Top of Material shown

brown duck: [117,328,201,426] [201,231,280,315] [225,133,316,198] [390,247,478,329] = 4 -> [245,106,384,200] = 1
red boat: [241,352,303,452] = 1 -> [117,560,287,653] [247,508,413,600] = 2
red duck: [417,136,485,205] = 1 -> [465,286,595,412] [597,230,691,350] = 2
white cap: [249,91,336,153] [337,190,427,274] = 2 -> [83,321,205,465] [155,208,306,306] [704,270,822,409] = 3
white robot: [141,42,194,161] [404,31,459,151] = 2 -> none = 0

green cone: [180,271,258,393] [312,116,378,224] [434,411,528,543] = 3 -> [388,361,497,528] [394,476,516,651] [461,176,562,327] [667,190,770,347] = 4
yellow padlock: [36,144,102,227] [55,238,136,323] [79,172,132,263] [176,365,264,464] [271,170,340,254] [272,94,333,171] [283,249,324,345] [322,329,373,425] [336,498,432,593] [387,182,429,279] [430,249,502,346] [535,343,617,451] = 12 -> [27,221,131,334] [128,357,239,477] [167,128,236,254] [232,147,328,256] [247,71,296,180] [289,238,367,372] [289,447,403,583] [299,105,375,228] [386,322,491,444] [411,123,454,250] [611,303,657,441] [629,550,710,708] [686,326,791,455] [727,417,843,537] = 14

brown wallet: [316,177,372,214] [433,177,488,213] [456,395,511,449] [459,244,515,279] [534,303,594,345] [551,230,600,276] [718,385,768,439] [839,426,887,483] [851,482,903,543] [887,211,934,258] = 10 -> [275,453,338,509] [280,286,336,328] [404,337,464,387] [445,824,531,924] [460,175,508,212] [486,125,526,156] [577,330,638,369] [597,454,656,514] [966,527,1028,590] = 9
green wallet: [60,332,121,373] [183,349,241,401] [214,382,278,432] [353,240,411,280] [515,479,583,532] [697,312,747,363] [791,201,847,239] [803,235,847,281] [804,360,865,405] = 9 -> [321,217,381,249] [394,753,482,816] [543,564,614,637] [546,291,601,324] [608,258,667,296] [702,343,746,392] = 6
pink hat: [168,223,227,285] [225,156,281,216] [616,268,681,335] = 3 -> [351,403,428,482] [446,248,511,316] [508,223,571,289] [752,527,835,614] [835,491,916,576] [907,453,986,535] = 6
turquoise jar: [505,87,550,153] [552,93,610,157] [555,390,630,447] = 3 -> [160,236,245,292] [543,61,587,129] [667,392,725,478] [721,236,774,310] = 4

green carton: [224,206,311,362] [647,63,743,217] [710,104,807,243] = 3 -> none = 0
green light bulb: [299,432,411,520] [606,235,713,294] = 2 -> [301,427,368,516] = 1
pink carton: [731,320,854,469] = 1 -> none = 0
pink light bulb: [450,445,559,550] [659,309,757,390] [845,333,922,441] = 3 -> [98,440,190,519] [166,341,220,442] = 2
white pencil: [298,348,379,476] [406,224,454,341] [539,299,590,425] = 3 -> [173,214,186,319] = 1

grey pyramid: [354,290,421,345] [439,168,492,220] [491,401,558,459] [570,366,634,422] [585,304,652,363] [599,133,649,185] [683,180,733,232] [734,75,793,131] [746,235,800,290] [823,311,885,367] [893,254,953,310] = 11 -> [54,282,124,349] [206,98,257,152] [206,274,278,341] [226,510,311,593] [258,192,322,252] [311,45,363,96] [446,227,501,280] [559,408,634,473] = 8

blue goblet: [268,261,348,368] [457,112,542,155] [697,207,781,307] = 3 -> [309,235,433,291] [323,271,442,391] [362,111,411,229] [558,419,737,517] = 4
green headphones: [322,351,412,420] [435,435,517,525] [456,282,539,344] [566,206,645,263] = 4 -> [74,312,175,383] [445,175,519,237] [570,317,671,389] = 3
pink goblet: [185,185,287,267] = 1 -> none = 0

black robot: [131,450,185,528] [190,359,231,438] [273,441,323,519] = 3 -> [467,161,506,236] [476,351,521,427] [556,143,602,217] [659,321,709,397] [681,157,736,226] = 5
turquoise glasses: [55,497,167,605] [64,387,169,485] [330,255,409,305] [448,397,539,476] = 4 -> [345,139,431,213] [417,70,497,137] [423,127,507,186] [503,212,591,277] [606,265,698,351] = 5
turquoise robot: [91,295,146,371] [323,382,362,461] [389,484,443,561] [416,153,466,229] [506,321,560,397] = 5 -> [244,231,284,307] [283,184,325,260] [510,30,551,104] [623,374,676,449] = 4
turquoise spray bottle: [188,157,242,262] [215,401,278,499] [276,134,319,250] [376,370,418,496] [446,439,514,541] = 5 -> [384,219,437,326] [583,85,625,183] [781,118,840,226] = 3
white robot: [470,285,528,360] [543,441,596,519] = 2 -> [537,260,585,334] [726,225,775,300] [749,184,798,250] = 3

Bottom of Material shown

## Your objective
Please write out the data again exactly as it stands.

## Answer to the exercise
brown duck: [117,328,201,426] [201,231,280,315] [225,133,316,198] [390,247,478,329] = 4 -> [245,106,384,200] = 1
red boat: [241,352,303,452] = 1 -> [117,560,287,653] [247,508,413,600] = 2
red duck: [417,136,485,205] = 1 -> [465,286,595,412] [597,230,691,350] = 2
white cap: [249,91,336,153] [337,190,427,274] = 2 -> [83,321,205,465] [155,208,306,306] [704,270,822,409] = 3
white robot: [141,42,194,161] [404,31,459,151] = 2 -> none = 0

green cone: [180,271,258,393] [312,116,378,224] [434,411,528,543] = 3 -> [388,361,497,528] [394,476,516,651] [461,176,562,327] [667,190,770,347] = 4
yellow padlock: [36,144,102,227] [55,238,136,323] [79,172,132,263] [176,365,264,464] [271,170,340,254] [272,94,333,171] [283,249,324,345] [322,329,373,425] [336,498,432,593] [387,182,429,279] [430,249,502,346] [535,343,617,451] = 12 -> [27,221,131,334] [128,357,239,477] [167,128,236,254] [232,147,328,256] [247,71,296,180] [289,238,367,372] [289,447,403,583] [299,105,375,228] [386,322,491,444] [411,123,454,250] [611,303,657,441] [629,550,710,708] [686,326,791,455] [727,417,843,537] = 14

brown wallet: [316,177,372,214] [433,177,488,213] [456,395,511,449] [459,244,515,279] [534,303,594,345] [551,230,600,276] [718,385,768,439] [839,426,887,483] [851,482,903,543] [887,211,934,258] = 10 -> [275,453,338,509] [280,286,336,328] [404,337,464,387] [445,824,531,924] [460,175,508,212] [486,125,526,156] [577,330,638,369] [597,454,656,514] [966,527,1028,590] = 9
green wallet: [60,332,121,373] [183,349,241,401] [214,382,278,432] [353,240,411,280] [515,479,583,532] [697,312,747,363] [791,201,847,239] [803,235,847,281] [804,360,865,405] = 9 -> [321,217,381,249] [394,753,482,816] [543,564,614,637] [546,291,601,324] [608,258,667,296] [702,343,746,392] = 6
pink hat: [168,223,227,285] [225,156,281,216] [616,268,681,335] = 3 -> [351,403,428,482] [446,248,511,316] [508,223,571,289] [752,527,835,614] [835,491,916,576] [907,453,986,535] = 6
turquoise jar: [505,87,550,153] [552,93,610,157] [555,390,630,447] = 3 -> [160,236,245,292] [543,61,587,129] [667,392,725,478] [721,236,774,310] = 4

green carton: [224,206,311,362] [647,63,743,217] [710,104,807,243] = 3 -> none = 0
green light bulb: [299,432,411,520] [606,235,713,294] = 2 -> [301,427,368,516] = 1
pink carton: [731,320,854,469] = 1 -> none = 0
pink light bulb: [450,445,559,550] [659,309,757,390] [845,333,922,441] = 3 -> [98,440,190,519] [166,341,220,442] = 2
white pencil: [298,348,379,476] [406,224,454,341] [539,299,590,425] = 3 -> [173,214,186,319] = 1

grey pyramid: [354,290,421,345] [439,168,492,220] [491,401,558,459] [570,366,634,422] [585,304,652,363] [599,133,649,185] [683,180,733,232] [734,75,793,131] [746,235,800,290] [823,311,885,367] [893,254,953,310] = 11 -> [54,282,124,349] [206,98,257,152] [206,274,278,341] [226,510,311,593] [258,192,322,252] [311,45,363,96] [446,227,501,280] [559,408,634,473] = 8

blue goblet: [268,261,348,368] [457,112,542,155] [697,207,781,307] = 3 -> [309,235,433,291] [323,271,442,391] [362,111,411,229] [558,419,737,517] = 4
green headphones: [322,351,412,420] [435,435,517,525] [456,282,539,344] [566,206,645,263] = 4 -> [74,312,175,383] [445,175,519,237] [570,317,671,389] = 3
pink goblet: [185,185,287,267] = 1 -> none = 0

black robot: [131,450,185,528] [190,359,231,438] [273,441,323,519] = 3 -> [467,161,506,236] [476,351,521,427] [556,143,602,217] [659,321,709,397] [681,157,736,226] = 5
turquoise glasses: [55,497,167,605] [64,387,169,485] [330,255,409,305] [448,397,539,476] = 4 -> [345,139,431,213] [417,70,497,137] [423,127,507,186] [503,212,591,277] [606,265,698,351] = 5
turquoise robot: [91,295,146,371] [323,382,362,461] [389,484,443,561] [416,153,466,229] [506,321,560,397] = 5 -> [244,231,284,307] [283,184,325,260] [510,30,551,104] [623,374,676,449] = 4
turquoise spray bottle: [188,157,242,262] [215,401,278,499] [276,134,319,250] [376,370,418,496] [446,439,514,541] = 5 -> [384,219,437,326] [583,85,625,183] [781,118,840,226] = 3
white robot: [470,285,528,360] [543,441,596,519] = 2 -> [537,260,585,334] [726,225,775,300] [749,184,798,250] = 3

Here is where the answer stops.